**TASK GOAL**
Copy out exactly the lines below that run from the one holding "camera: 20 degrees right, 10 degrees down" to the one holding "purple wallet [272,90,317,123] -> none", keeping both of those lines and no others.

**DATA FOR REVIEW**
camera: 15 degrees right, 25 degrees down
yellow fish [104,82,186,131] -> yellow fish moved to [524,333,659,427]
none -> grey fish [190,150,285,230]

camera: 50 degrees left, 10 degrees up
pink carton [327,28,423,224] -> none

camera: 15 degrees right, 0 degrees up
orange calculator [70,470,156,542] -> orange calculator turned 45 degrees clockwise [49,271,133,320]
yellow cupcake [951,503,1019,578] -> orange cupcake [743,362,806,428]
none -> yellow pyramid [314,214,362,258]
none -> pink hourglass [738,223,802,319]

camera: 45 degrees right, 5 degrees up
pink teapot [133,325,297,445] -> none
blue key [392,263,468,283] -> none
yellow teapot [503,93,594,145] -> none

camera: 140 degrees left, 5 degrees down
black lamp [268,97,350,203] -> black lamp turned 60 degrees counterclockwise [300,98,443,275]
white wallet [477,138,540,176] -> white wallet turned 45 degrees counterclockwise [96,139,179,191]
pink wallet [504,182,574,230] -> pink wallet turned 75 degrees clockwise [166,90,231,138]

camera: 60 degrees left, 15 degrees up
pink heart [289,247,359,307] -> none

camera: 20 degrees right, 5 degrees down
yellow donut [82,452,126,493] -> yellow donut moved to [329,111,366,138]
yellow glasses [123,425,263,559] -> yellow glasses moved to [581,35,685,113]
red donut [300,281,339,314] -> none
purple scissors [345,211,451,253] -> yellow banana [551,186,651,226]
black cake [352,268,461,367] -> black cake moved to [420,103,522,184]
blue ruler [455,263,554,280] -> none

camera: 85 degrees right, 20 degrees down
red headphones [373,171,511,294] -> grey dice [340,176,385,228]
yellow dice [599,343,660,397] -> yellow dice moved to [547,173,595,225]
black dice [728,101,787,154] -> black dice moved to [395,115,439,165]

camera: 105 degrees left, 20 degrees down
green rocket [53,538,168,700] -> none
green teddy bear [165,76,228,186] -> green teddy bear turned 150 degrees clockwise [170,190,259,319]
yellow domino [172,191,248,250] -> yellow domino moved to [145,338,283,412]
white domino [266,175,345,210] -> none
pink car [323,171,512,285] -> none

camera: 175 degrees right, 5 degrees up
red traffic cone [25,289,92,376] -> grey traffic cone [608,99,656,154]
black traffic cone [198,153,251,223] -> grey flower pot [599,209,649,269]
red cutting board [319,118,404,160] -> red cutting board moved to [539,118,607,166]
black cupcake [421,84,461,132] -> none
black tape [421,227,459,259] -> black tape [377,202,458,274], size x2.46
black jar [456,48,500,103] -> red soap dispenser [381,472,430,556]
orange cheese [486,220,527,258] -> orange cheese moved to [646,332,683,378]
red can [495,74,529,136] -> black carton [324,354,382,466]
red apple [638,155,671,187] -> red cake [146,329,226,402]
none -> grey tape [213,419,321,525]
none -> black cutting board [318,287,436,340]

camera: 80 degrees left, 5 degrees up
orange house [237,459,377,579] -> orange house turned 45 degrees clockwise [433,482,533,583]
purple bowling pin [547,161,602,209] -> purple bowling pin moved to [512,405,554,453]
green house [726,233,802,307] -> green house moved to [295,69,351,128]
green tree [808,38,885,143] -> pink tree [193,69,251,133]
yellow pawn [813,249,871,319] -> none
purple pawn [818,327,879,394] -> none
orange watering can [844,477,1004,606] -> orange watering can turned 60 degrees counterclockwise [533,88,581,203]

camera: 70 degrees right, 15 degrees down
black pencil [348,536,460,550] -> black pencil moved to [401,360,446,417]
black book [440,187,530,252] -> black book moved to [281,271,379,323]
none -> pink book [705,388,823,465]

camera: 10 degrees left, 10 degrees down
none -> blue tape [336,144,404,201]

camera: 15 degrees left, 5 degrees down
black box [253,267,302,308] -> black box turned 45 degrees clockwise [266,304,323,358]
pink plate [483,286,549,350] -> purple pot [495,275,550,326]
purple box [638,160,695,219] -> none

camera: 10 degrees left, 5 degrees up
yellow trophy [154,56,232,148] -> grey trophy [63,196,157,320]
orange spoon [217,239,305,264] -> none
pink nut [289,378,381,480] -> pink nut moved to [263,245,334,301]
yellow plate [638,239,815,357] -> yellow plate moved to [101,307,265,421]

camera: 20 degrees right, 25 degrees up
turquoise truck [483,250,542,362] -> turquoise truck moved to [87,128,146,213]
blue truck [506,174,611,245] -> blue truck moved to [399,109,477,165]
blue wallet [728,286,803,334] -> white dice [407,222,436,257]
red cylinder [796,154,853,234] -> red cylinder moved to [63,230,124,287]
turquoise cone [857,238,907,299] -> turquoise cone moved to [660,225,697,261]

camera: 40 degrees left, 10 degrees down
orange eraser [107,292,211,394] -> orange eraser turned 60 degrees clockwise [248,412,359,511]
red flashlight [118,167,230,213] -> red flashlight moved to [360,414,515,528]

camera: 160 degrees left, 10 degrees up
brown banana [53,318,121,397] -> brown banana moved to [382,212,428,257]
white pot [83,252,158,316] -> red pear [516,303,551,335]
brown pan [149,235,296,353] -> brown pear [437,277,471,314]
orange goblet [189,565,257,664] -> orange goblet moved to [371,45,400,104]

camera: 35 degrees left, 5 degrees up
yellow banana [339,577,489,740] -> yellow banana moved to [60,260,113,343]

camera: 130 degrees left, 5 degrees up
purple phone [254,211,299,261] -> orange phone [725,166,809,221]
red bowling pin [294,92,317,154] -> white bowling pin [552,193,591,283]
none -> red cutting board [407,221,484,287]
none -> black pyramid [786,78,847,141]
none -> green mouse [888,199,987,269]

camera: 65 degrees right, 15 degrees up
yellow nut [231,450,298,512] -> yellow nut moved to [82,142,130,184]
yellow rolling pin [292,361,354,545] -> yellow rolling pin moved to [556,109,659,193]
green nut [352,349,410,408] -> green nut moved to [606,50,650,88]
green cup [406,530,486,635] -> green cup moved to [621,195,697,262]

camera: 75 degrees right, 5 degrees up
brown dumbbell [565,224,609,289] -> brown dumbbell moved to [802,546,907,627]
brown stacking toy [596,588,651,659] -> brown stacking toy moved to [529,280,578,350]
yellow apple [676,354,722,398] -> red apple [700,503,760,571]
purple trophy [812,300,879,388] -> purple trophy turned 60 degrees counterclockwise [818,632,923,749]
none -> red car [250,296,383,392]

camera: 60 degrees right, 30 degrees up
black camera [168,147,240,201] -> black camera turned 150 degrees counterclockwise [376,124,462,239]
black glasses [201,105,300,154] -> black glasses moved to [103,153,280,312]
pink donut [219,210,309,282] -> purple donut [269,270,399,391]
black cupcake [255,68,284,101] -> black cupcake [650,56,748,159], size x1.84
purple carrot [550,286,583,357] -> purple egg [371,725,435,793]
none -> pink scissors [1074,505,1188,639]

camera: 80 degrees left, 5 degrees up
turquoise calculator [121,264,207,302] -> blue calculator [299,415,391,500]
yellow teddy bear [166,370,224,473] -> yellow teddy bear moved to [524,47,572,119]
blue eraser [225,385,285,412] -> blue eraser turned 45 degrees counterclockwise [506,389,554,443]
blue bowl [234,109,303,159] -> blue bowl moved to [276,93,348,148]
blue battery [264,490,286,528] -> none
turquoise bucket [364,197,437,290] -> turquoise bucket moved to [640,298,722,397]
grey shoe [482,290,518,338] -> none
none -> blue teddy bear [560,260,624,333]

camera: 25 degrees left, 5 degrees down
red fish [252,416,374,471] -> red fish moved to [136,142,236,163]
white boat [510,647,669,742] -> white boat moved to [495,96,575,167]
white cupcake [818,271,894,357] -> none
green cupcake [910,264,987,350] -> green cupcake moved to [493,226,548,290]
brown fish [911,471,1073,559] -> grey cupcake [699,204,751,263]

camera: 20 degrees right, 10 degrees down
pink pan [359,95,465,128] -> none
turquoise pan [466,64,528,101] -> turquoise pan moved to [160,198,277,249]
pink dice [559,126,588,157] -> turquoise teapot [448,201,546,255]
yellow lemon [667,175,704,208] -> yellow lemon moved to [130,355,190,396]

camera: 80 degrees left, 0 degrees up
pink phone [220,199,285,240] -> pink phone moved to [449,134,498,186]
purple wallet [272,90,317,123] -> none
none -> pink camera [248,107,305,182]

**SOLUTION FOR THIS TASK**
camera: 20 degrees right, 10 degrees down
pink pan [359,95,465,128] -> none
turquoise pan [466,64,528,101] -> turquoise pan moved to [160,198,277,249]
pink dice [559,126,588,157] -> turquoise teapot [448,201,546,255]
yellow lemon [667,175,704,208] -> yellow lemon moved to [130,355,190,396]

camera: 80 degrees left, 0 degrees up
pink phone [220,199,285,240] -> pink phone moved to [449,134,498,186]
purple wallet [272,90,317,123] -> none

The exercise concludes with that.